■ **EXERCISE BRIEF**: Leave every picture out and return the rest of the listing verbatim.

■ **SUPPLIED DATA**:
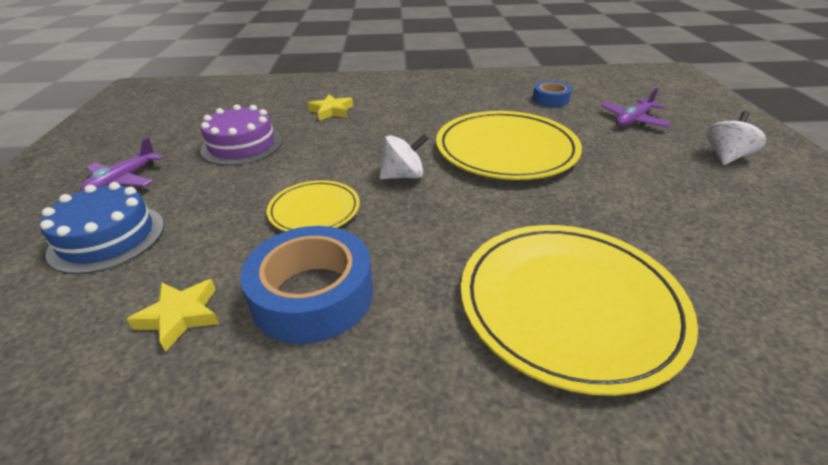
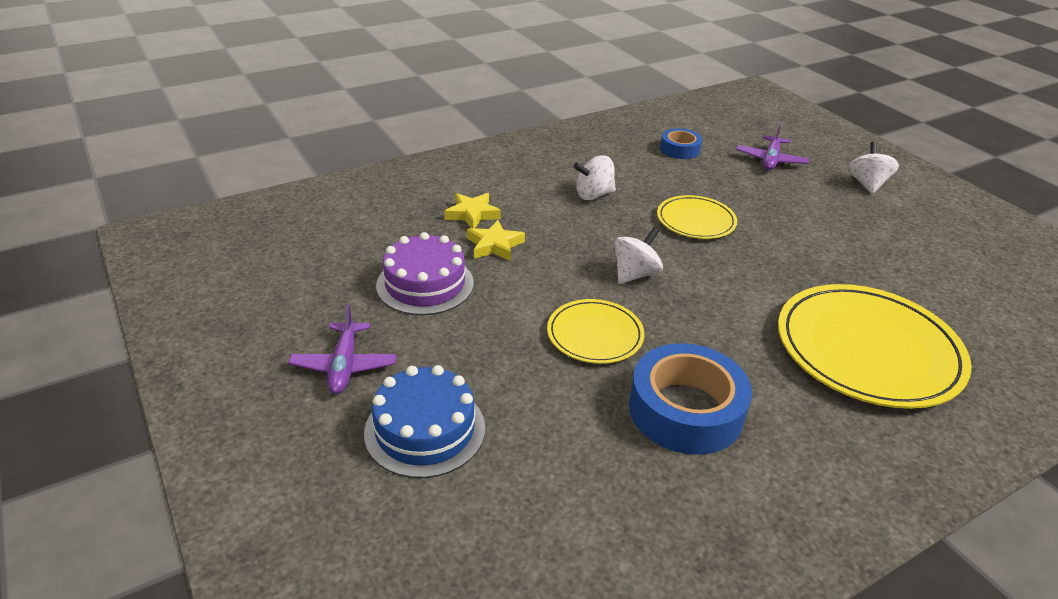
camera: 30 degrees left, 0 degrees up
(180, 316) = (600, 468): yellow star -> yellow star (494, 245)
(438, 116) = (593, 195): none -> white spinning top
(506, 150) = (696, 220): yellow plate -> yellow plate, size x0.54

■ **YOUR RESPONSE**:
camera: 30 degrees left, 0 degrees up
(180, 316) = (600, 468): yellow star -> yellow star (494, 245)
(438, 116) = (593, 195): none -> white spinning top
(506, 150) = (696, 220): yellow plate -> yellow plate, size x0.54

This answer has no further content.